_DATA_:
------------------------------------------------------------
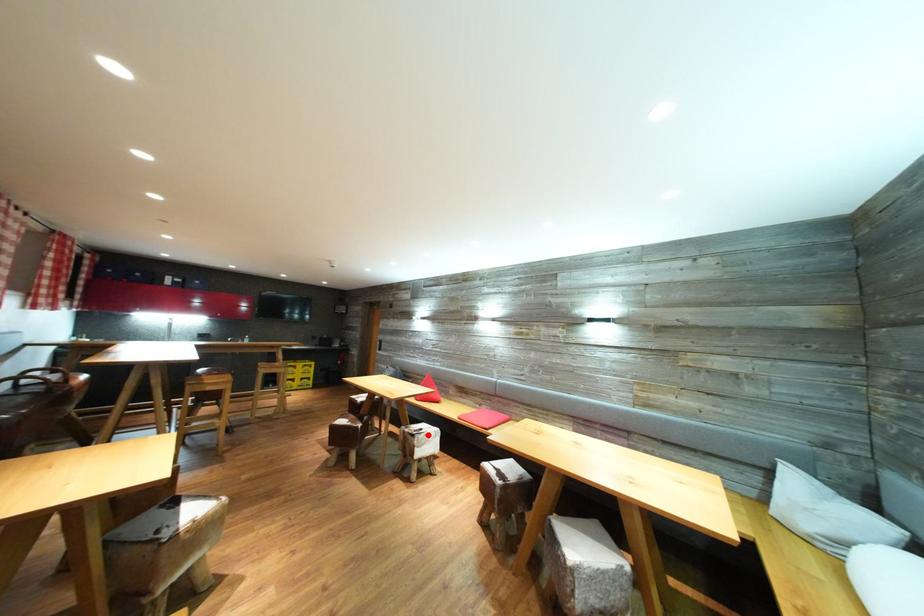
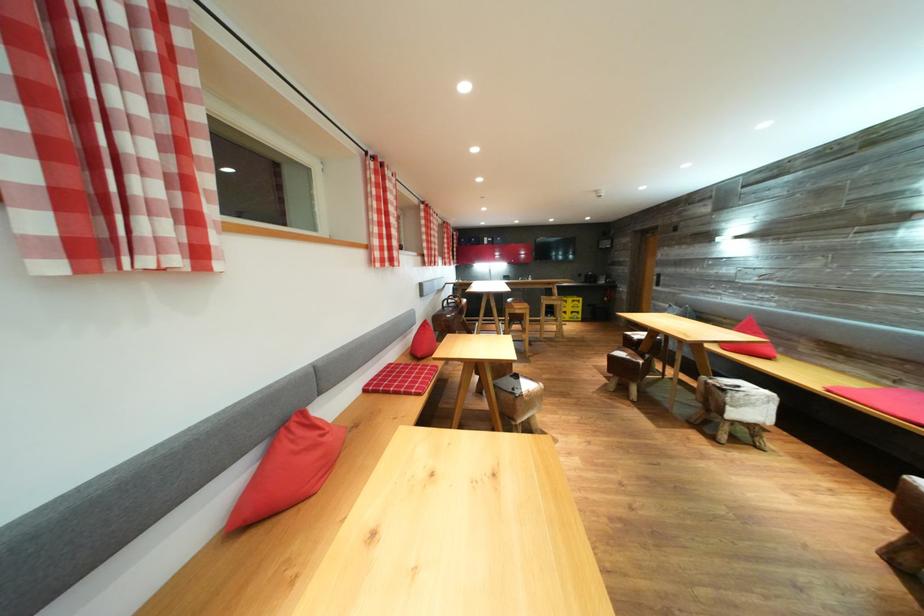
Find the pixel in the second image that matches the highlighted location in the first image.

(745, 392)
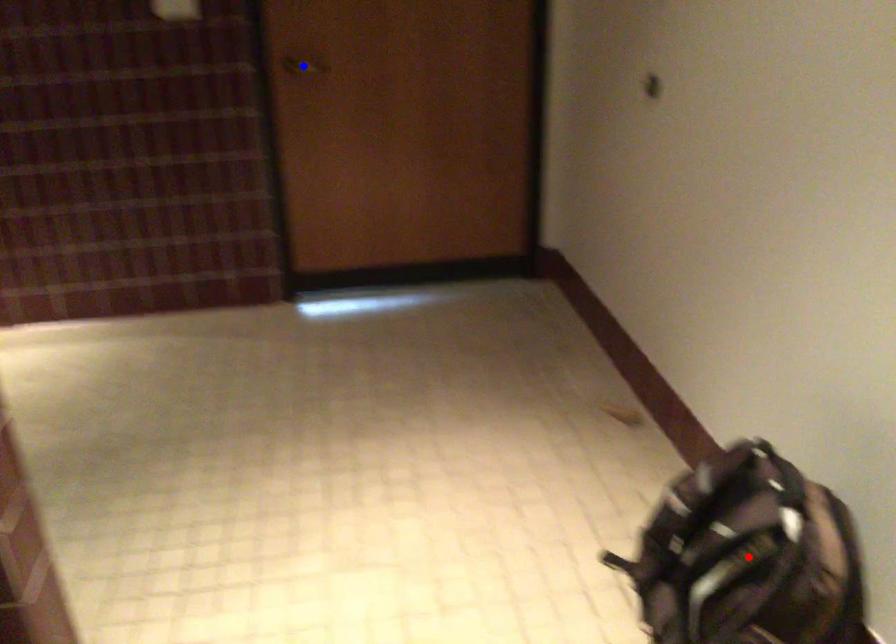
Question: Which of the two points in the image is closer to the camera?

Choices:
 (A) Blue point is closer.
 (B) Red point is closer.

Answer: (B)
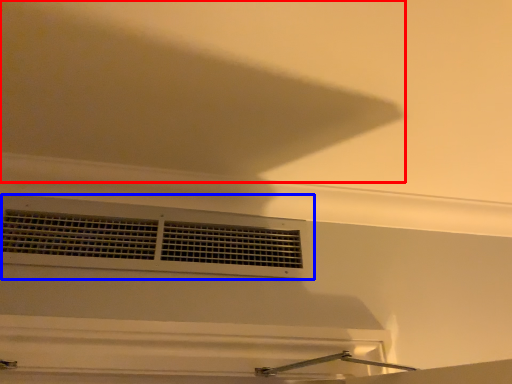
Question: Which object appears closest to the camera in this image, exhaust hood (highlighted by a red box) or window (highlighted by a blue box)?

Choices:
 (A) exhaust hood
 (B) window

Answer: (A)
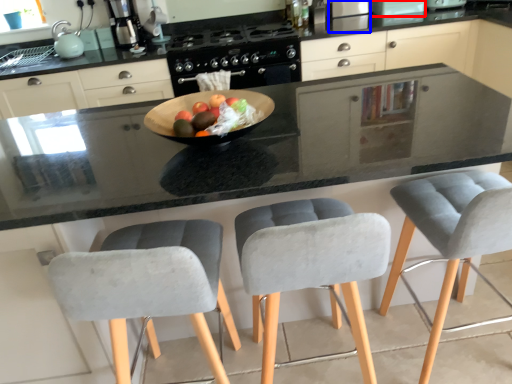
Question: Which of the following is the closest to the observer, appliance (highlighted by a red box) or appliance (highlighted by a blue box)?

Choices:
 (A) appliance
 (B) appliance

Answer: (A)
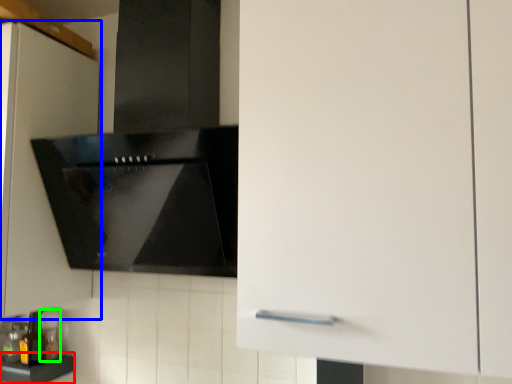
Question: Estimate the real-world distances between objects in this image. Which object is closer to counter top (highlighted by a red box), cabinetry (highlighted by a blue box) or bottle (highlighted by a green box)?

Choices:
 (A) cabinetry
 (B) bottle

Answer: (B)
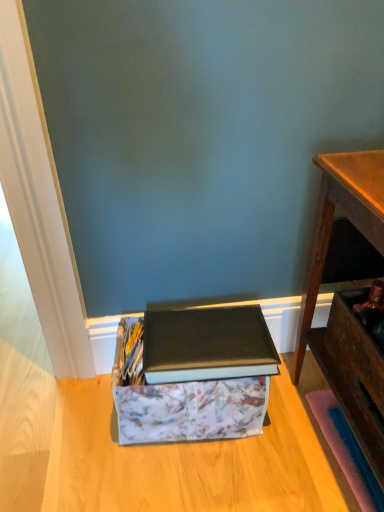
Identify the location of free location in front of floral fabric storage box at lower center. The width and height of the screenshot is (384, 512). (194, 478).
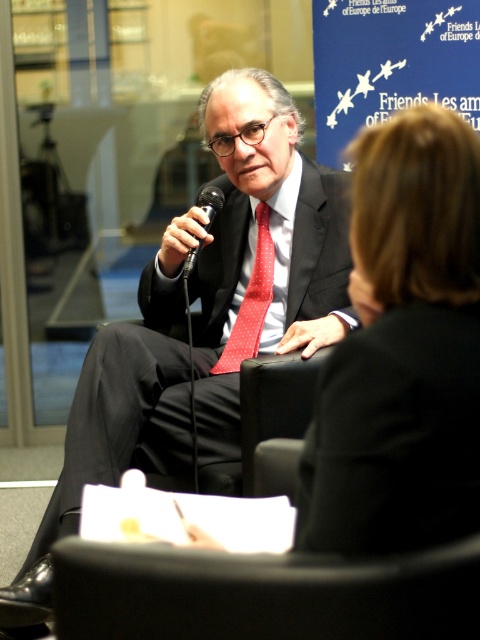
Between point (187, 557) and point (259, 342), which one is positioned in front?

Point (187, 557)

Does black leather chair at lower center appear on the right side of red dotted fabric tie at center?

Yes, black leather chair at lower center is to the right of red dotted fabric tie at center.

What do you see at coordinates (264, 593) in the screenshot?
I see `black leather chair at lower center` at bounding box center [264, 593].

This screenshot has height=640, width=480. Identify the location of black leather chair at lower center. (264, 593).

Who is shorter, black leather jacket at upper right or black metallic microphone at center?

Standing shorter between the two is black metallic microphone at center.

Is black leather jacket at upper right to the right of black metallic microphone at center from the viewer's perspective?

Indeed, black leather jacket at upper right is positioned on the right side of black metallic microphone at center.

Locate an element on the screen. The width and height of the screenshot is (480, 640). black leather jacket at upper right is located at coordinates (403, 349).

Locate an element on the screen. The image size is (480, 640). black leather jacket at upper right is located at coordinates (403, 349).

What do you see at coordinates (205, 316) in the screenshot?
I see `matte black suit at center` at bounding box center [205, 316].

Is point (290, 273) closer to camera compared to point (62, 579)?

No, it is behind (62, 579).

Locate an element on the screen. This screenshot has width=480, height=640. matte black suit at center is located at coordinates (205, 316).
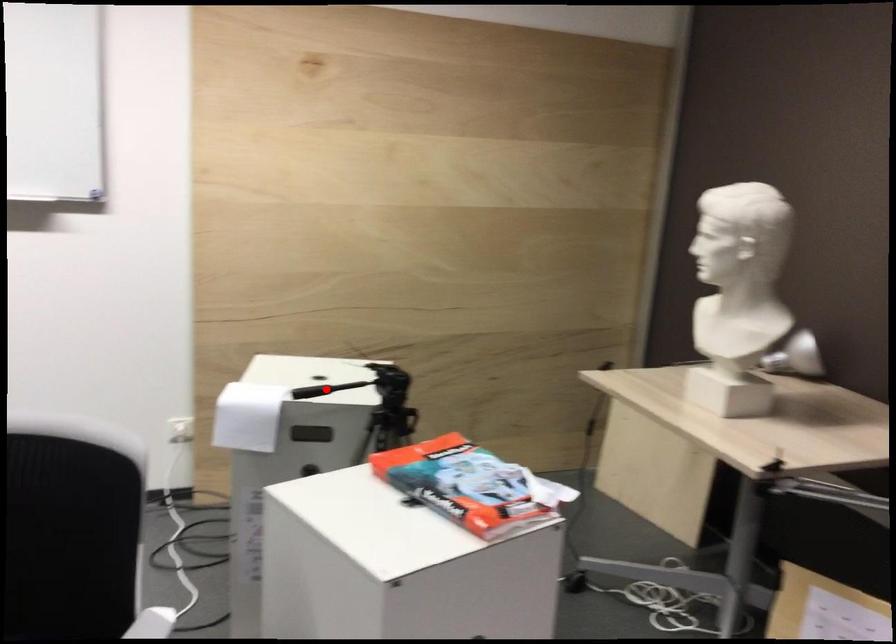
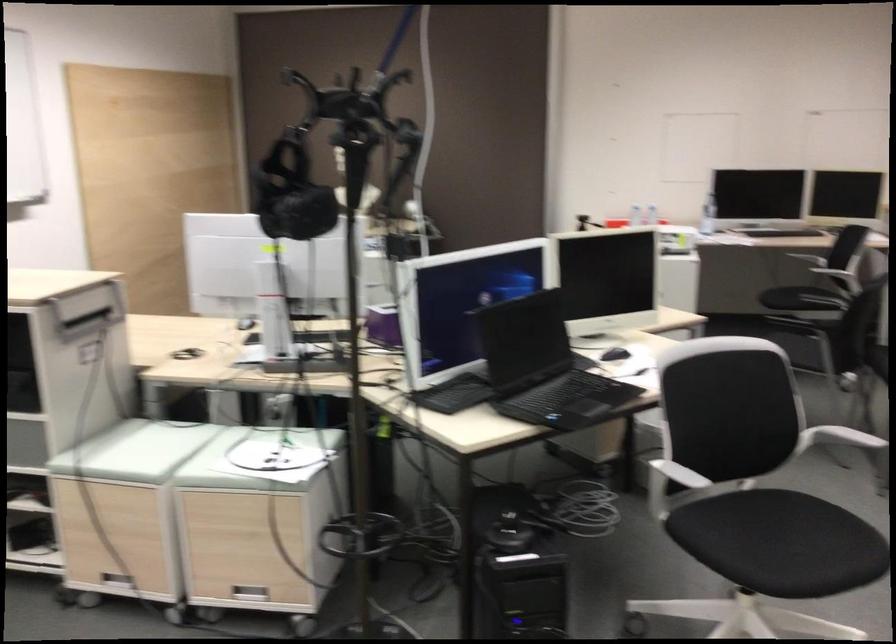
Question: I am providing you with two images of the same scene from different viewpoints. A red point is marked on the first image. Can you still see the location of the red point in image 2?

Choices:
 (A) Yes
 (B) No

Answer: (B)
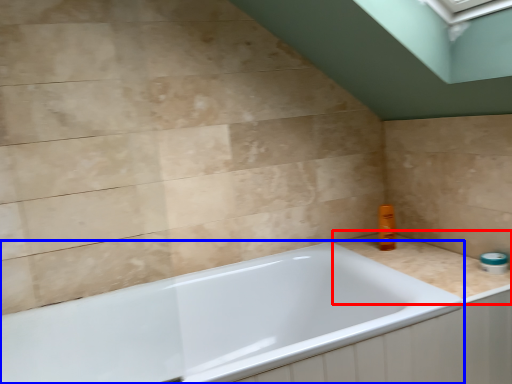
Question: Which of the following is the farthest to the observer, counter top (highlighted by a red box) or bathtub (highlighted by a blue box)?

Choices:
 (A) counter top
 (B) bathtub

Answer: (A)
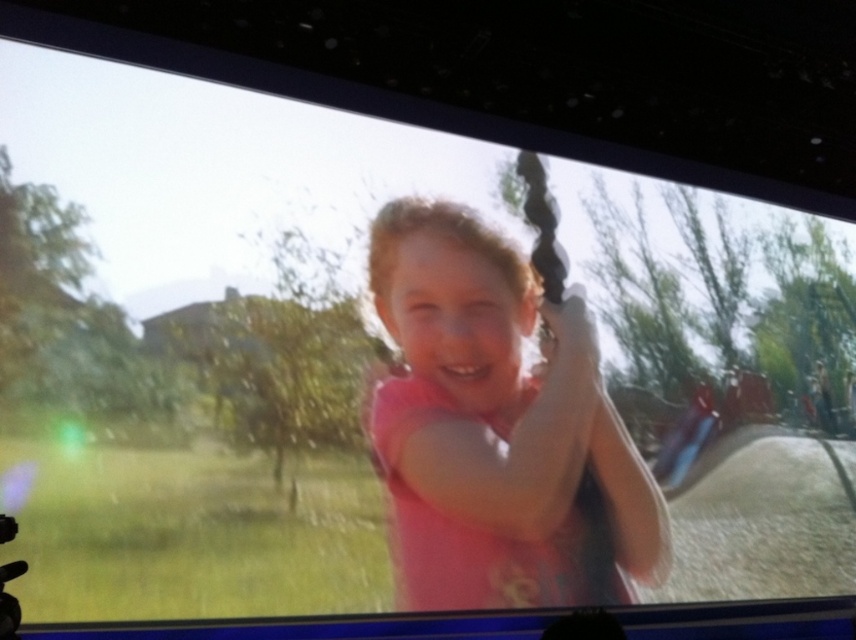
Is pink matte shirt at center positioned at the back of matte plastic bag at lower right?

No.

Between pink matte shirt at center and matte plastic bag at lower right, which one appears on the right side from the viewer's perspective?

matte plastic bag at lower right

Between point (456, 577) and point (690, 442), which one is positioned behind?

Positioned behind is point (690, 442).

The image size is (856, 640). Identify the location of pink matte shirt at center. (497, 429).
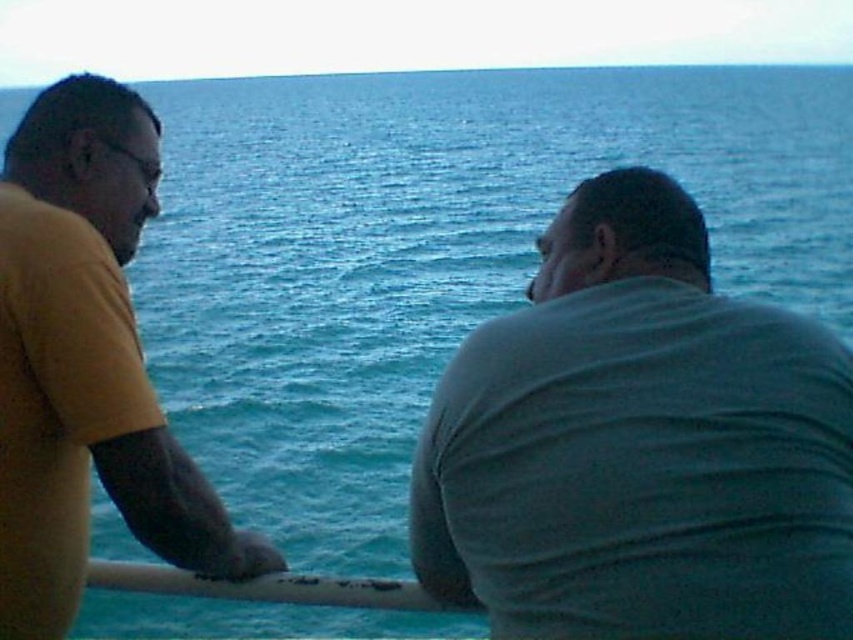
Question: Which object is closer to the camera taking this photo?

Choices:
 (A) matte yellow t-shirt at left
 (B) white matte rail at center

Answer: (A)

Question: Estimate the real-world distances between objects in this image. Which object is farther from the matte yellow t-shirt at left?

Choices:
 (A) gray matte shirt at right
 (B) white matte rail at center

Answer: (A)

Question: Which point is farther to the camera?

Choices:
 (A) gray matte shirt at right
 (B) matte yellow t-shirt at left
 (C) white matte rail at center

Answer: (C)

Question: Considering the relative positions of gray matte shirt at right and white matte rail at center in the image provided, where is gray matte shirt at right located with respect to white matte rail at center?

Choices:
 (A) above
 (B) below

Answer: (A)

Question: Is matte yellow t-shirt at left wider than white matte rail at center?

Choices:
 (A) yes
 (B) no

Answer: (B)

Question: Is matte yellow t-shirt at left bigger than white matte rail at center?

Choices:
 (A) yes
 (B) no

Answer: (A)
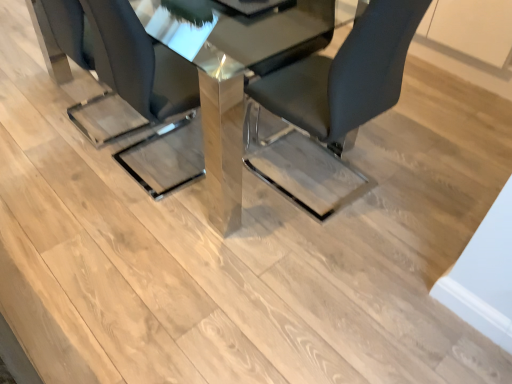
Question: Which direction should I rotate to look at matte black chair at center, which appears as the 2th chair when viewed from the right, — up or down?

Choices:
 (A) down
 (B) up

Answer: (B)

Question: Does polished glass table at center have a smaller size compared to black leather chair at center, which ranks as the second chair in left-to-right order?

Choices:
 (A) no
 (B) yes

Answer: (A)

Question: Is polished glass table at center further to the viewer compared to black leather chair at center, which ranks as the 1th chair in right-to-left order?

Choices:
 (A) yes
 (B) no

Answer: (A)

Question: Does polished glass table at center appear on the left side of black leather chair at center, which ranks as the 1th chair in right-to-left order?

Choices:
 (A) yes
 (B) no

Answer: (A)

Question: Does polished glass table at center turn towards black leather chair at center, which ranks as the 1th chair in right-to-left order?

Choices:
 (A) no
 (B) yes

Answer: (A)

Question: Is polished glass table at center located outside black leather chair at center, which ranks as the 1th chair in right-to-left order?

Choices:
 (A) no
 (B) yes

Answer: (B)

Question: Is polished glass table at center at the right side of black leather chair at center, which ranks as the 1th chair in right-to-left order?

Choices:
 (A) no
 (B) yes

Answer: (A)

Question: Is black leather chair at center, which ranks as the second chair in left-to-right order, facing towards polished glass table at center?

Choices:
 (A) no
 (B) yes

Answer: (B)

Question: Can you confirm if black leather chair at center, which ranks as the second chair in left-to-right order, is positioned to the left of polished glass table at center?

Choices:
 (A) no
 (B) yes

Answer: (A)

Question: From a real-world perspective, is black leather chair at center, which ranks as the second chair in left-to-right order, under polished glass table at center?

Choices:
 (A) no
 (B) yes

Answer: (A)

Question: Is black leather chair at center, which ranks as the second chair in left-to-right order, directly adjacent to polished glass table at center?

Choices:
 (A) yes
 (B) no

Answer: (B)

Question: Does black leather chair at center, which ranks as the second chair in left-to-right order, contain polished glass table at center?

Choices:
 (A) no
 (B) yes

Answer: (A)

Question: Is black leather chair at center, which ranks as the 1th chair in right-to-left order, not close to polished glass table at center?

Choices:
 (A) no
 (B) yes

Answer: (A)

Question: Does matte black chair at center, arranged as the 1th chair when viewed from the left, have a smaller size compared to black leather chair at center, which ranks as the second chair in left-to-right order?

Choices:
 (A) no
 (B) yes

Answer: (B)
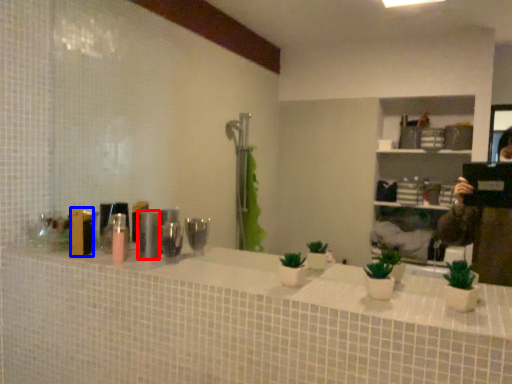
Question: Among these objects, which one is farthest to the camera, toiletry (highlighted by a red box) or toiletry (highlighted by a blue box)?

Choices:
 (A) toiletry
 (B) toiletry

Answer: (B)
------------------------------------------------------------
_EXERCISE GOAL_: Rewrite everything from the row containing "Question: Among these" down to the end of the rows, changing "camera" to "viewer" and leaving everything else the same.

_FINISHED TASK_:
Question: Among these objects, which one is farthest to the viewer, toiletry (highlighted by a red box) or toiletry (highlighted by a blue box)?

Choices:
 (A) toiletry
 (B) toiletry

Answer: (B)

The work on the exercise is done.